===== Dataset records =====
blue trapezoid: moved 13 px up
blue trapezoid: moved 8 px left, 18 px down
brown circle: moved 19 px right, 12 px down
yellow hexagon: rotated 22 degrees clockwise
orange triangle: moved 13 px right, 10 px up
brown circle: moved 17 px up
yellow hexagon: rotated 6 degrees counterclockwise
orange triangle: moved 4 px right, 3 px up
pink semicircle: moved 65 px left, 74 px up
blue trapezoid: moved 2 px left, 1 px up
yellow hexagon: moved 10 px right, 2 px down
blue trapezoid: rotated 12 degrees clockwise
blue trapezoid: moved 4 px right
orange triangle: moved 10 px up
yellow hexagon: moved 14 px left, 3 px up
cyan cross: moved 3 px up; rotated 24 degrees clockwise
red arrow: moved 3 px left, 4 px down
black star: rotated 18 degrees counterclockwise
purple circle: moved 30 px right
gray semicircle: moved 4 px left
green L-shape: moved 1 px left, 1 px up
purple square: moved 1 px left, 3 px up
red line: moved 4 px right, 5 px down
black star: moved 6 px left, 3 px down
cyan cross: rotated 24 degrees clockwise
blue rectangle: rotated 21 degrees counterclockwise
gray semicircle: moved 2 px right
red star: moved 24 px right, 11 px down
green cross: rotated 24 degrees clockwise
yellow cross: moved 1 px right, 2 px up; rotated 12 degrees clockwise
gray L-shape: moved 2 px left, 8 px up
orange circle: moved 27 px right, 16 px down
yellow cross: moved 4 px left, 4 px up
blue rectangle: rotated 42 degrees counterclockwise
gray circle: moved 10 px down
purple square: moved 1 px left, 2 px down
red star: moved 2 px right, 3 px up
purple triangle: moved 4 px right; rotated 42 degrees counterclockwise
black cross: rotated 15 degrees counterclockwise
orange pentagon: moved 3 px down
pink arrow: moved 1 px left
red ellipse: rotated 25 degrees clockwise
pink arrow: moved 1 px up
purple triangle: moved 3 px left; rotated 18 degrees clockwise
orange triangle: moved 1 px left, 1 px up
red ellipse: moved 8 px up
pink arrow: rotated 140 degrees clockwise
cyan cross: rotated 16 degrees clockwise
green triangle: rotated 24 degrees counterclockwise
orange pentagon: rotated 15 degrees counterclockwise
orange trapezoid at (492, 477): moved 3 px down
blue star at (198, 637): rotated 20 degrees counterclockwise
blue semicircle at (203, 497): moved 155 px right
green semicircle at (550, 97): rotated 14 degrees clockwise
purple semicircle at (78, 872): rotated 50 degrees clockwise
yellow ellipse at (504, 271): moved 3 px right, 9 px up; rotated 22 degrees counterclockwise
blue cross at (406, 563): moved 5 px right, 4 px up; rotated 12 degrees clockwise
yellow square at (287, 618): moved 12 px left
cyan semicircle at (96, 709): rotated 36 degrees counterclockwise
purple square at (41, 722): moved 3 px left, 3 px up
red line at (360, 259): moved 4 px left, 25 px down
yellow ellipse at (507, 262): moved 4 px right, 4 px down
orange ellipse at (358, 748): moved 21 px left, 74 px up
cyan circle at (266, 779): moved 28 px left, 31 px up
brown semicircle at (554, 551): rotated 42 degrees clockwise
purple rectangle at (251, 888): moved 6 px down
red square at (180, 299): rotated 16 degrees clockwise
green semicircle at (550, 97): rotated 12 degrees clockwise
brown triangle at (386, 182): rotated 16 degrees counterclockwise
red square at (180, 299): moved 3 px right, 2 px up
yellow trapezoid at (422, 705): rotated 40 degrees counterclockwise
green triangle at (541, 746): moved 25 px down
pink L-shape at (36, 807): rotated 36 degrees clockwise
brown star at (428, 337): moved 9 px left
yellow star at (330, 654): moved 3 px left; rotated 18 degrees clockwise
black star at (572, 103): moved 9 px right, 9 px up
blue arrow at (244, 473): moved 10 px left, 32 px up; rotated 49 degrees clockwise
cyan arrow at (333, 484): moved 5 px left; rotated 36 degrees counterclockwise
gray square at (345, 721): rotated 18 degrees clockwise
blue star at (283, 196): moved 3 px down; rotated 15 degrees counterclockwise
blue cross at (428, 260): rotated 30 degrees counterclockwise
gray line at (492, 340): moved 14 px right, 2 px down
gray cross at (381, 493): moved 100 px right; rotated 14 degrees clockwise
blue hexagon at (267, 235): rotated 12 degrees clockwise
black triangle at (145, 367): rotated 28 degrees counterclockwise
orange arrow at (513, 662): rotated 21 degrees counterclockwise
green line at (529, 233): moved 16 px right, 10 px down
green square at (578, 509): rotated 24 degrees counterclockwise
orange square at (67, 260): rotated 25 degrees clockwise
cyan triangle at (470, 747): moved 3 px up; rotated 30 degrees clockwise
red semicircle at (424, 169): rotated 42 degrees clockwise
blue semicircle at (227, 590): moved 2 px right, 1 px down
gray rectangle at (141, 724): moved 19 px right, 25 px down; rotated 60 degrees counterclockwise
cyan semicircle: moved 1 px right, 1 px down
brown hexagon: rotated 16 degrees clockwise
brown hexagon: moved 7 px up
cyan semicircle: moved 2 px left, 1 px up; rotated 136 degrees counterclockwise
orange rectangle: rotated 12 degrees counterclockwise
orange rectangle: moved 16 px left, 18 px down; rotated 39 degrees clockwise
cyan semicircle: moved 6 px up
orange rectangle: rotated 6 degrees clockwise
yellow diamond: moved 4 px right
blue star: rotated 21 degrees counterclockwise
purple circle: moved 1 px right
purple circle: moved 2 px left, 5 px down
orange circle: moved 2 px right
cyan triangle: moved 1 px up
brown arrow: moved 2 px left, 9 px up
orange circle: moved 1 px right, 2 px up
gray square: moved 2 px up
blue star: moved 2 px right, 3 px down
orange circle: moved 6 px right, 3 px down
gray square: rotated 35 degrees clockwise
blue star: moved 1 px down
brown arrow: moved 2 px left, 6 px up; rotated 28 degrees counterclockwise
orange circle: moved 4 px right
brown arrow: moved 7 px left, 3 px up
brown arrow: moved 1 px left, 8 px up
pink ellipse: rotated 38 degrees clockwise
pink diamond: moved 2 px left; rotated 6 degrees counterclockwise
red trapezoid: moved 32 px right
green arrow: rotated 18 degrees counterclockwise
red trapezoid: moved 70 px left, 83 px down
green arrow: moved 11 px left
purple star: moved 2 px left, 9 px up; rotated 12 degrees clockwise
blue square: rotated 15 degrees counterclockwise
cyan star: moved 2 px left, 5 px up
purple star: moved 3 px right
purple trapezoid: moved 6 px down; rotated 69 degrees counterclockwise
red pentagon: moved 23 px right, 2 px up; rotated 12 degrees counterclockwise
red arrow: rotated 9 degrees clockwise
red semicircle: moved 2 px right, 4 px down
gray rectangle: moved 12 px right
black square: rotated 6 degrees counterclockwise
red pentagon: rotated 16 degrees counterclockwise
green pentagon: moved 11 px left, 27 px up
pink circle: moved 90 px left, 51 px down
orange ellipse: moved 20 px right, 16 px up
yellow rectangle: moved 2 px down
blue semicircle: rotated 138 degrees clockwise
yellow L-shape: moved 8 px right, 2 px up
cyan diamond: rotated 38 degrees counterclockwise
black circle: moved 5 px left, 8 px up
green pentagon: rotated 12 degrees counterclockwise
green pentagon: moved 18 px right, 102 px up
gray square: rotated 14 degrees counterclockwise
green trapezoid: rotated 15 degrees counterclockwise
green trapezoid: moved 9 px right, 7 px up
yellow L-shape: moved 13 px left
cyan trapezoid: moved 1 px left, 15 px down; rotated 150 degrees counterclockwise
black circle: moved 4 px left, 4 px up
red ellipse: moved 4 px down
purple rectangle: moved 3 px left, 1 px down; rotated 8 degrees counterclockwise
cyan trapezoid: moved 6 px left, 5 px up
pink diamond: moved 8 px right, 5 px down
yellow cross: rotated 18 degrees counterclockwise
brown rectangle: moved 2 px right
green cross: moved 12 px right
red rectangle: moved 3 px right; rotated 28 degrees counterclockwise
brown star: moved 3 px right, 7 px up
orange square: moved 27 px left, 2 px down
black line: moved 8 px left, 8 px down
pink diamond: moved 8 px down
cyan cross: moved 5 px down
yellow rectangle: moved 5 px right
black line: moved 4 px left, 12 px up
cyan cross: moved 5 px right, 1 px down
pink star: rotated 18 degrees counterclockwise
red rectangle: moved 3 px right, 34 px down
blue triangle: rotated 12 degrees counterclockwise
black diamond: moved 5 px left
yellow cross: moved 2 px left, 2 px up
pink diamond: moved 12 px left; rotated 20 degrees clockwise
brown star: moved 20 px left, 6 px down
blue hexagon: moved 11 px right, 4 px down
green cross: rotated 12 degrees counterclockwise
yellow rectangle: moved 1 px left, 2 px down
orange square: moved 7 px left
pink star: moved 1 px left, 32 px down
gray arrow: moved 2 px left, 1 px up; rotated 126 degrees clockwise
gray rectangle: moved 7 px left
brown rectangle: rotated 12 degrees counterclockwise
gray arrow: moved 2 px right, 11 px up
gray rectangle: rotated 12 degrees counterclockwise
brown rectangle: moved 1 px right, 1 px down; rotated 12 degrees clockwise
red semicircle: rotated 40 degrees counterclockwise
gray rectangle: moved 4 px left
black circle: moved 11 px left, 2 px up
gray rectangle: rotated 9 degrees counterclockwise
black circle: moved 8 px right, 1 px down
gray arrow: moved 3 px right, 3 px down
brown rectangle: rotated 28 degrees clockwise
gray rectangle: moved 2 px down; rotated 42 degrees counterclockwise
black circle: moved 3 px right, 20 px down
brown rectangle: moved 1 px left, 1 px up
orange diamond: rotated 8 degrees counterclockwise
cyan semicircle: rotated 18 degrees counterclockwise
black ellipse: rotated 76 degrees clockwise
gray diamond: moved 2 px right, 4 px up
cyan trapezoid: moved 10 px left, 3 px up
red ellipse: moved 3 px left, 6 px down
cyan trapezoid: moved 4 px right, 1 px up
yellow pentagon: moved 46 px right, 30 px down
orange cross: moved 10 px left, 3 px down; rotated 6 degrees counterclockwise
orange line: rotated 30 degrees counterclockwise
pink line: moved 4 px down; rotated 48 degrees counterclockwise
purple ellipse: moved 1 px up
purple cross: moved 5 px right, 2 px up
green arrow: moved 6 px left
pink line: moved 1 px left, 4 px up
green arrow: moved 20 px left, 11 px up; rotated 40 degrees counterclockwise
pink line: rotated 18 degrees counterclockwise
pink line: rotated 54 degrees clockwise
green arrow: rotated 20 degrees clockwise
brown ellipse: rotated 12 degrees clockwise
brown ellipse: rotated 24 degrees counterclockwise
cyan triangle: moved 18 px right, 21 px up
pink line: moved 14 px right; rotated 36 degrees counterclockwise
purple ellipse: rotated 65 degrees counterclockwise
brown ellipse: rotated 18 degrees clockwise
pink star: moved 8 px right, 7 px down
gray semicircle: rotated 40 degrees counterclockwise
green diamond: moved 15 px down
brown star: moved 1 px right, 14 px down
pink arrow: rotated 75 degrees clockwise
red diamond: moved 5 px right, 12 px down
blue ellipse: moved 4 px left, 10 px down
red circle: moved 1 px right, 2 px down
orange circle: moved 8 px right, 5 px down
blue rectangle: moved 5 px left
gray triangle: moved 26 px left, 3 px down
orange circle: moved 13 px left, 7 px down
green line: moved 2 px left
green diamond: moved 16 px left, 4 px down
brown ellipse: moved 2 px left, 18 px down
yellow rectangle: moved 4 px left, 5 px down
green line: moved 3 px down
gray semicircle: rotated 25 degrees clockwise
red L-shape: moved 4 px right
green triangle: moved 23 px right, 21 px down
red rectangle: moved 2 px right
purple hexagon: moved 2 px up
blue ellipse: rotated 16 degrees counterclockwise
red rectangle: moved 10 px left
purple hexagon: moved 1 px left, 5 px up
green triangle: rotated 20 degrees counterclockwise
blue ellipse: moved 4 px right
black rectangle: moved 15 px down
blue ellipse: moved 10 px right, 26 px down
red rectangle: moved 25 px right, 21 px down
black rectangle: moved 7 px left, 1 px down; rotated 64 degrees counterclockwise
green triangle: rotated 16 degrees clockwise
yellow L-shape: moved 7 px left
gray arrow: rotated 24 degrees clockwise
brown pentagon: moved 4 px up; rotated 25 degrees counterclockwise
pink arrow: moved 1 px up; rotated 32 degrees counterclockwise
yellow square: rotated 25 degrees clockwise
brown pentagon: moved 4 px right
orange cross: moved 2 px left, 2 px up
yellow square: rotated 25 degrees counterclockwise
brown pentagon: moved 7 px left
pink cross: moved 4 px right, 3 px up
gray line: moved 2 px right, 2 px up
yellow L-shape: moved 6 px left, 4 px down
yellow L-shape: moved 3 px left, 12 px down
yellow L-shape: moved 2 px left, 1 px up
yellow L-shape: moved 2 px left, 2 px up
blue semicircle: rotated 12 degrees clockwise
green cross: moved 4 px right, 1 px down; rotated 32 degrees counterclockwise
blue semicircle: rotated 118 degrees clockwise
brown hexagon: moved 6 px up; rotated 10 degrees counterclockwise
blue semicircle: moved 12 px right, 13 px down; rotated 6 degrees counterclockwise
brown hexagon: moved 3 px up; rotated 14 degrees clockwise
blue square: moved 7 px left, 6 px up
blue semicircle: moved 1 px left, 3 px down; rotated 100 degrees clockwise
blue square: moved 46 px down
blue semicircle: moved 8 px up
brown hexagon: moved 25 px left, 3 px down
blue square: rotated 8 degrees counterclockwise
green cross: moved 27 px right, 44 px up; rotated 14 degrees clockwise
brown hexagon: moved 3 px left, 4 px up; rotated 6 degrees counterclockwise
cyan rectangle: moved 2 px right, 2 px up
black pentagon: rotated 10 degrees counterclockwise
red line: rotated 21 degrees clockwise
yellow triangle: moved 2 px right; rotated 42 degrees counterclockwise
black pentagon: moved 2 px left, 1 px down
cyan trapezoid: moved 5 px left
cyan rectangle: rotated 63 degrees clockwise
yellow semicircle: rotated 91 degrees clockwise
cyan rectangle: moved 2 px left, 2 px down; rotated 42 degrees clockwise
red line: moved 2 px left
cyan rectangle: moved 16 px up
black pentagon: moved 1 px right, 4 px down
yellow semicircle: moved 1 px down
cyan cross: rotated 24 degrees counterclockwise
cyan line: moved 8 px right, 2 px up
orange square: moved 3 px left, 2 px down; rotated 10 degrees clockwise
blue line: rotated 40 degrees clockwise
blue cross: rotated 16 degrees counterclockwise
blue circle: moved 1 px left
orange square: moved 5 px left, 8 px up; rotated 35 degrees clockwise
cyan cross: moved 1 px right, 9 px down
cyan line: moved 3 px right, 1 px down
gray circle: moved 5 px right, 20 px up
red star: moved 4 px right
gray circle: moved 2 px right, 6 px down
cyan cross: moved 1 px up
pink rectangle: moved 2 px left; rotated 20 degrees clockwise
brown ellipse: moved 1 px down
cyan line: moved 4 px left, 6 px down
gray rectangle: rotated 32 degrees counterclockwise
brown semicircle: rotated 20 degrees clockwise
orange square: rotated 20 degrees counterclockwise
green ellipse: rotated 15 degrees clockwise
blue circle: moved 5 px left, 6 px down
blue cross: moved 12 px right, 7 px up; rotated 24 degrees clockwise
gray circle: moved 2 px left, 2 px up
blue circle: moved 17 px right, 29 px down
=====
▶ [The exercise]: Print the data word for word, starting with its first line and going on through the line with "brown circle: moved 17 px up".

▶ [Solution to this task]:
blue trapezoid: moved 13 px up
blue trapezoid: moved 8 px left, 18 px down
brown circle: moved 19 px right, 12 px down
yellow hexagon: rotated 22 degrees clockwise
orange triangle: moved 13 px right, 10 px up
brown circle: moved 17 px up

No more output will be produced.